CHALLENGE = Return each line of the records that contains the word "kern".

-- Begin DATA SUPPLIED --

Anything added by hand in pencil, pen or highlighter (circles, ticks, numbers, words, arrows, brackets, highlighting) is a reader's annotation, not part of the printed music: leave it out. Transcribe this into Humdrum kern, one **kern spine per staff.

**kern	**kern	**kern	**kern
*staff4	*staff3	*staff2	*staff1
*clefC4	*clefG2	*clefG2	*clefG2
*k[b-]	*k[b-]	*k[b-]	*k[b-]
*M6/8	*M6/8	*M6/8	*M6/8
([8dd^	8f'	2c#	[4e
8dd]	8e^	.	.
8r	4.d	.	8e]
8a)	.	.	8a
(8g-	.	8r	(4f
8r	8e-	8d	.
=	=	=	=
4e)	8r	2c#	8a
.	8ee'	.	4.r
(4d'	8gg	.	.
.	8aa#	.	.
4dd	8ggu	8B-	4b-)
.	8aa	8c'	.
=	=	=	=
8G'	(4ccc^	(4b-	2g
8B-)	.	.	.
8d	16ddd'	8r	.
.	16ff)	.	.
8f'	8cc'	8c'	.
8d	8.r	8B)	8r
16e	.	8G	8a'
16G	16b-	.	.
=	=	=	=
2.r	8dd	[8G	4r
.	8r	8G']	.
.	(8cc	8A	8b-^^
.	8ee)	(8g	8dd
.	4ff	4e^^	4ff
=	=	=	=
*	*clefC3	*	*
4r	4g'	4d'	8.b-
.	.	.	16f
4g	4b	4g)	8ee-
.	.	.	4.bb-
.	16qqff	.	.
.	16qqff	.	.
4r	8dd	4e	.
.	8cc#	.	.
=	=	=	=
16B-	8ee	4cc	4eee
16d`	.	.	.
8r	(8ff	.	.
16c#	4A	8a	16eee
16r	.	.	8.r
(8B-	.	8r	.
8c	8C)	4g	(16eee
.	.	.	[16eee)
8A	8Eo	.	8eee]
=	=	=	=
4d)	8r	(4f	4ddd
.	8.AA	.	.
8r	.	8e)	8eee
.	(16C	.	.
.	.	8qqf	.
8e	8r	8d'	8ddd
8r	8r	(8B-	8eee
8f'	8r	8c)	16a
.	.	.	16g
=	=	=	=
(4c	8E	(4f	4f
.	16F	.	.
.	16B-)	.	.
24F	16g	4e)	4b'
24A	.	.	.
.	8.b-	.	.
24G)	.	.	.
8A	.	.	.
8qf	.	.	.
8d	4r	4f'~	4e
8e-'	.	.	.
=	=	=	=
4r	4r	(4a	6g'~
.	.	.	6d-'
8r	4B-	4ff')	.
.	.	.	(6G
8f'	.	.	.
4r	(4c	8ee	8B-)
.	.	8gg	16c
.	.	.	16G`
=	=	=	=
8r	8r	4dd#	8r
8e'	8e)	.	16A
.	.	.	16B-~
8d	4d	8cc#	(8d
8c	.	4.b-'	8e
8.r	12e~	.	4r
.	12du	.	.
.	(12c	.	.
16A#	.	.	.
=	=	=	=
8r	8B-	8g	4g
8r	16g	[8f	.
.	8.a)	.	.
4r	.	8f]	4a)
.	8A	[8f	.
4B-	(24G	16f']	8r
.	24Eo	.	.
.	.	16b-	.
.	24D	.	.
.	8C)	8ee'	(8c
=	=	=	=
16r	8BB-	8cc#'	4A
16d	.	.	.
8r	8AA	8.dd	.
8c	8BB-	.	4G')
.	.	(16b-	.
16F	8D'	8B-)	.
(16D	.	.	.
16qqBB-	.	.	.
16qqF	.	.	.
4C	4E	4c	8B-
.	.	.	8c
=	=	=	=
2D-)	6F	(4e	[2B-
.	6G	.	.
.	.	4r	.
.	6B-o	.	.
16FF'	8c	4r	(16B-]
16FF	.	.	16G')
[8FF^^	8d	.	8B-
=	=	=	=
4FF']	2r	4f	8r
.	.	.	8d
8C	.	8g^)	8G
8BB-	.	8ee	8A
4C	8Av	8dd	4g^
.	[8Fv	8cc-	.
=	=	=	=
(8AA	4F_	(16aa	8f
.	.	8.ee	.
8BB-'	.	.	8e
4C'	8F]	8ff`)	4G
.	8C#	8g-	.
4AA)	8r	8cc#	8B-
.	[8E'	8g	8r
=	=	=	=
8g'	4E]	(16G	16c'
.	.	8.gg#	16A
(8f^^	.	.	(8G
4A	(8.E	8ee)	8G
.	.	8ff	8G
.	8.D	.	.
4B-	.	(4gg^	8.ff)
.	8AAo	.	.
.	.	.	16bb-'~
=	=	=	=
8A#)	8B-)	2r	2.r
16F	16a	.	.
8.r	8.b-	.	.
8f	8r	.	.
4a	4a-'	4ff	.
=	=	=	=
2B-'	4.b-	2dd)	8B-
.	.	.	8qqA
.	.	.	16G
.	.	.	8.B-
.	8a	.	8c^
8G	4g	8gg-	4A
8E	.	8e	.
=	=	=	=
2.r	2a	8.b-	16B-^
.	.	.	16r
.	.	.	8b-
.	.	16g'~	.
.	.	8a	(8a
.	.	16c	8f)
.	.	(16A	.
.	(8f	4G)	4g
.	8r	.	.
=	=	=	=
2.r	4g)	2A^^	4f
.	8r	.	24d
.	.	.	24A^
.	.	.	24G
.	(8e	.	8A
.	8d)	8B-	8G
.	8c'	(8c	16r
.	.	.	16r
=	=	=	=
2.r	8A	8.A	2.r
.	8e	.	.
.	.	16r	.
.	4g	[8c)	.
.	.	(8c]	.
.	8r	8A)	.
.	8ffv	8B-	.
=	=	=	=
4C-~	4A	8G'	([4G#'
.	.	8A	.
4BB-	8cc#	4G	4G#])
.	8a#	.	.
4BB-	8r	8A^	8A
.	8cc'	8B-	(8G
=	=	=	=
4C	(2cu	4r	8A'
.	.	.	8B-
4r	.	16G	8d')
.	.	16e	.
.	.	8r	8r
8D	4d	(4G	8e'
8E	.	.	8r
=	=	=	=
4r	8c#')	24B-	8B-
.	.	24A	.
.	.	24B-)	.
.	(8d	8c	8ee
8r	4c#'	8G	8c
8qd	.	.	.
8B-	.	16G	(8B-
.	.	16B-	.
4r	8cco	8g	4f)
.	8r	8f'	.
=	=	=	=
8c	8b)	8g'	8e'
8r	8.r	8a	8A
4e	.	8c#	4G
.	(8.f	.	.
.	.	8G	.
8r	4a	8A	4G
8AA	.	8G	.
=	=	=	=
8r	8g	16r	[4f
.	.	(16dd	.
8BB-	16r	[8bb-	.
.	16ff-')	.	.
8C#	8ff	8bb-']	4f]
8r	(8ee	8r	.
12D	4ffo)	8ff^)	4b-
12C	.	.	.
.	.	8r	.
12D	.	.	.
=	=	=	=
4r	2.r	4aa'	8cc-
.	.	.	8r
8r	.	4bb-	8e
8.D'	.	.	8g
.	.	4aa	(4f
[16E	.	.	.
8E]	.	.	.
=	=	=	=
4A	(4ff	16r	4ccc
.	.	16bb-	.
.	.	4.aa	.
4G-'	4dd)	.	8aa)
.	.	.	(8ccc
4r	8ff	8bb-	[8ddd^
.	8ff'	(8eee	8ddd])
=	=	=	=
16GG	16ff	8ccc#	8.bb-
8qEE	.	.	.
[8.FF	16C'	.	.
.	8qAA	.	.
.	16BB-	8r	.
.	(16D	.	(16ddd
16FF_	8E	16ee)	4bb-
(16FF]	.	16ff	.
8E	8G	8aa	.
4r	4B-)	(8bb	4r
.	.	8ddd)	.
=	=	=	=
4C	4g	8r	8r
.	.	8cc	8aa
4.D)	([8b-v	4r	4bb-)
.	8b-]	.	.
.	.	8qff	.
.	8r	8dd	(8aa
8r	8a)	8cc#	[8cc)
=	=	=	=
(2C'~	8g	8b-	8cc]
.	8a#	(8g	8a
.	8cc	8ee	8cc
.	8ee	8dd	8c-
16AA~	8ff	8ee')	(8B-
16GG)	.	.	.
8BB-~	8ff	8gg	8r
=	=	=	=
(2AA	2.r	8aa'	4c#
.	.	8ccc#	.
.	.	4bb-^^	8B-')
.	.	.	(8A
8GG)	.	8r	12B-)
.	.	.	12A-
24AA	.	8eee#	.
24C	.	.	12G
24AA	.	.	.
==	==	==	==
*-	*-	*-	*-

-- End DATA SUPPLIED --

FINAL ANSWER =
Anything added by hand in pencil, pen or highlighter (circles, ticks, numbers, words, arrows, brackets, highlighting) is a reader's annotation, not part of the printed music: leave it out. Transcribe this into Humdrum kern, one **kern spine per staff.
**kern	**kern	**kern	**kern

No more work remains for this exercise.